#### [YOUR ASSIGNMENT]
Write out every line of the data below exactly as given.

#### [Collected data entries]
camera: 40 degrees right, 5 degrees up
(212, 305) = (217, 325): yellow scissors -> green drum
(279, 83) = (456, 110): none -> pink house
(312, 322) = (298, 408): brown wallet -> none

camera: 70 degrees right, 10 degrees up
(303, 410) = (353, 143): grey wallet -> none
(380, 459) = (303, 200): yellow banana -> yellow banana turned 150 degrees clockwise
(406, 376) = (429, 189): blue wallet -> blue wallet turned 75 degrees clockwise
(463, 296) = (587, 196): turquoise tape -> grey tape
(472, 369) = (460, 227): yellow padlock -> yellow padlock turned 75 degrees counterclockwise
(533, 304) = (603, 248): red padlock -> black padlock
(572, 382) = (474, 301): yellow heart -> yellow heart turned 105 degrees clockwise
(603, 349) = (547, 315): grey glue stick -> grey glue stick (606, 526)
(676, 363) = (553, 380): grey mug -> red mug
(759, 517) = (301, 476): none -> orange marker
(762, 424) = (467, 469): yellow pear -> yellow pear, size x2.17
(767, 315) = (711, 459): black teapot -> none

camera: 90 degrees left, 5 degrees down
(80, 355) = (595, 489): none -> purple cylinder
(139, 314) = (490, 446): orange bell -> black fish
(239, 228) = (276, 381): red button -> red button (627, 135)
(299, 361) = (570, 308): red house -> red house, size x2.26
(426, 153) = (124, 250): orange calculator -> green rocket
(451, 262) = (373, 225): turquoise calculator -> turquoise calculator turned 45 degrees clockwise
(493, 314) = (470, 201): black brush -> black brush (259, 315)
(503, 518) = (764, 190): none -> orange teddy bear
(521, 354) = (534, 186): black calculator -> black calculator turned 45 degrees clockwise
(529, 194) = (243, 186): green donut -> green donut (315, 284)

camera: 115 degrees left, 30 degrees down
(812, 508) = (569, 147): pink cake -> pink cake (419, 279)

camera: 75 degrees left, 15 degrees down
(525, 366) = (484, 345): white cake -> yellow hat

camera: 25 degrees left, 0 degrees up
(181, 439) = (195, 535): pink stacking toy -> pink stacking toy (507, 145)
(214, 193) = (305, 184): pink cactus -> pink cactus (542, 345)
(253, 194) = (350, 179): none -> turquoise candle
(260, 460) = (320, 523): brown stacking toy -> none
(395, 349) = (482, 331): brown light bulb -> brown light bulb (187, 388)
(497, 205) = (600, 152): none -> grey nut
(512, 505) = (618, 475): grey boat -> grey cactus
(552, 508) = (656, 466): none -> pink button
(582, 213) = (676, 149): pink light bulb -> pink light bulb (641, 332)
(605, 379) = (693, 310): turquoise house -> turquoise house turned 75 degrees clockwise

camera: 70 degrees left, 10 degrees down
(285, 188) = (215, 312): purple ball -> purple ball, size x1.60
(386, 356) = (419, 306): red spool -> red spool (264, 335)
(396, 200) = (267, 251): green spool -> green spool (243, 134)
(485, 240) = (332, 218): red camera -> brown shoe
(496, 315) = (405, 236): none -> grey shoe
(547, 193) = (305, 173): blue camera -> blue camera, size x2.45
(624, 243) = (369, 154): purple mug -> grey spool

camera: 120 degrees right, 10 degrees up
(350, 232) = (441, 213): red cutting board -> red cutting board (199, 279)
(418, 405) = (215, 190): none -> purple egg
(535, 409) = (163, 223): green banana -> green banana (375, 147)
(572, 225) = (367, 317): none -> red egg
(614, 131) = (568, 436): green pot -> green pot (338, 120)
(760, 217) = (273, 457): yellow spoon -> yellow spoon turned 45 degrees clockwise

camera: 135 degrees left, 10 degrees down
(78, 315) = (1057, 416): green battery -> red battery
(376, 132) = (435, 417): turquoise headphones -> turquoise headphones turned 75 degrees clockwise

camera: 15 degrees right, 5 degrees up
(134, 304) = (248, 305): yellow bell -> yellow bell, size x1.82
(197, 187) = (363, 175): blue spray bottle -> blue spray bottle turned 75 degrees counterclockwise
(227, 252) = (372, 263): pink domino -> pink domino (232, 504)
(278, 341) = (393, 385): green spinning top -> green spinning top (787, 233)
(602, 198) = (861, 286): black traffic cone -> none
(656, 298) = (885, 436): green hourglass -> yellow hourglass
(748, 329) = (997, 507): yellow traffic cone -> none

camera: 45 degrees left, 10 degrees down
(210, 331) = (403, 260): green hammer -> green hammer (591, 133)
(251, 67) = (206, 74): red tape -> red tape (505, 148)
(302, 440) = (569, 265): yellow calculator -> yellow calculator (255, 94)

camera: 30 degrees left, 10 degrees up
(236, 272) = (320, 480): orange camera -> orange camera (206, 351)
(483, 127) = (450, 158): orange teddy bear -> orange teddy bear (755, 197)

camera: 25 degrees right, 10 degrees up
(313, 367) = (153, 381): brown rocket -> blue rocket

#### [REPLY]
camera: 40 degrees right, 5 degrees up
(212, 305) = (217, 325): yellow scissors -> green drum
(279, 83) = (456, 110): none -> pink house
(312, 322) = (298, 408): brown wallet -> none

camera: 70 degrees right, 10 degrees up
(303, 410) = (353, 143): grey wallet -> none
(380, 459) = (303, 200): yellow banana -> yellow banana turned 150 degrees clockwise
(406, 376) = (429, 189): blue wallet -> blue wallet turned 75 degrees clockwise
(463, 296) = (587, 196): turquoise tape -> grey tape
(472, 369) = (460, 227): yellow padlock -> yellow padlock turned 75 degrees counterclockwise
(533, 304) = (603, 248): red padlock -> black padlock
(572, 382) = (474, 301): yellow heart -> yellow heart turned 105 degrees clockwise
(603, 349) = (547, 315): grey glue stick -> grey glue stick (606, 526)
(676, 363) = (553, 380): grey mug -> red mug
(759, 517) = (301, 476): none -> orange marker
(762, 424) = (467, 469): yellow pear -> yellow pear, size x2.17
(767, 315) = (711, 459): black teapot -> none

camera: 90 degrees left, 5 degrees down
(80, 355) = (595, 489): none -> purple cylinder
(139, 314) = (490, 446): orange bell -> black fish
(239, 228) = (276, 381): red button -> red button (627, 135)
(299, 361) = (570, 308): red house -> red house, size x2.26
(426, 153) = (124, 250): orange calculator -> green rocket
(451, 262) = (373, 225): turquoise calculator -> turquoise calculator turned 45 degrees clockwise
(493, 314) = (470, 201): black brush -> black brush (259, 315)
(503, 518) = (764, 190): none -> orange teddy bear
(521, 354) = (534, 186): black calculator -> black calculator turned 45 degrees clockwise
(529, 194) = (243, 186): green donut -> green donut (315, 284)

camera: 115 degrees left, 30 degrees down
(812, 508) = (569, 147): pink cake -> pink cake (419, 279)

camera: 75 degrees left, 15 degrees down
(525, 366) = (484, 345): white cake -> yellow hat

camera: 25 degrees left, 0 degrees up
(181, 439) = (195, 535): pink stacking toy -> pink stacking toy (507, 145)
(214, 193) = (305, 184): pink cactus -> pink cactus (542, 345)
(253, 194) = (350, 179): none -> turquoise candle
(260, 460) = (320, 523): brown stacking toy -> none
(395, 349) = (482, 331): brown light bulb -> brown light bulb (187, 388)
(497, 205) = (600, 152): none -> grey nut
(512, 505) = (618, 475): grey boat -> grey cactus
(552, 508) = (656, 466): none -> pink button
(582, 213) = (676, 149): pink light bulb -> pink light bulb (641, 332)
(605, 379) = (693, 310): turquoise house -> turquoise house turned 75 degrees clockwise

camera: 70 degrees left, 10 degrees down
(285, 188) = (215, 312): purple ball -> purple ball, size x1.60
(386, 356) = (419, 306): red spool -> red spool (264, 335)
(396, 200) = (267, 251): green spool -> green spool (243, 134)
(485, 240) = (332, 218): red camera -> brown shoe
(496, 315) = (405, 236): none -> grey shoe
(547, 193) = (305, 173): blue camera -> blue camera, size x2.45
(624, 243) = (369, 154): purple mug -> grey spool

camera: 120 degrees right, 10 degrees up
(350, 232) = (441, 213): red cutting board -> red cutting board (199, 279)
(418, 405) = (215, 190): none -> purple egg
(535, 409) = (163, 223): green banana -> green banana (375, 147)
(572, 225) = (367, 317): none -> red egg
(614, 131) = (568, 436): green pot -> green pot (338, 120)
(760, 217) = (273, 457): yellow spoon -> yellow spoon turned 45 degrees clockwise

camera: 135 degrees left, 10 degrees down
(78, 315) = (1057, 416): green battery -> red battery
(376, 132) = (435, 417): turquoise headphones -> turquoise headphones turned 75 degrees clockwise

camera: 15 degrees right, 5 degrees up
(134, 304) = (248, 305): yellow bell -> yellow bell, size x1.82
(197, 187) = (363, 175): blue spray bottle -> blue spray bottle turned 75 degrees counterclockwise
(227, 252) = (372, 263): pink domino -> pink domino (232, 504)
(278, 341) = (393, 385): green spinning top -> green spinning top (787, 233)
(602, 198) = (861, 286): black traffic cone -> none
(656, 298) = (885, 436): green hourglass -> yellow hourglass
(748, 329) = (997, 507): yellow traffic cone -> none

camera: 45 degrees left, 10 degrees down
(210, 331) = (403, 260): green hammer -> green hammer (591, 133)
(251, 67) = (206, 74): red tape -> red tape (505, 148)
(302, 440) = (569, 265): yellow calculator -> yellow calculator (255, 94)

camera: 30 degrees left, 10 degrees up
(236, 272) = (320, 480): orange camera -> orange camera (206, 351)
(483, 127) = (450, 158): orange teddy bear -> orange teddy bear (755, 197)

camera: 25 degrees right, 10 degrees up
(313, 367) = (153, 381): brown rocket -> blue rocket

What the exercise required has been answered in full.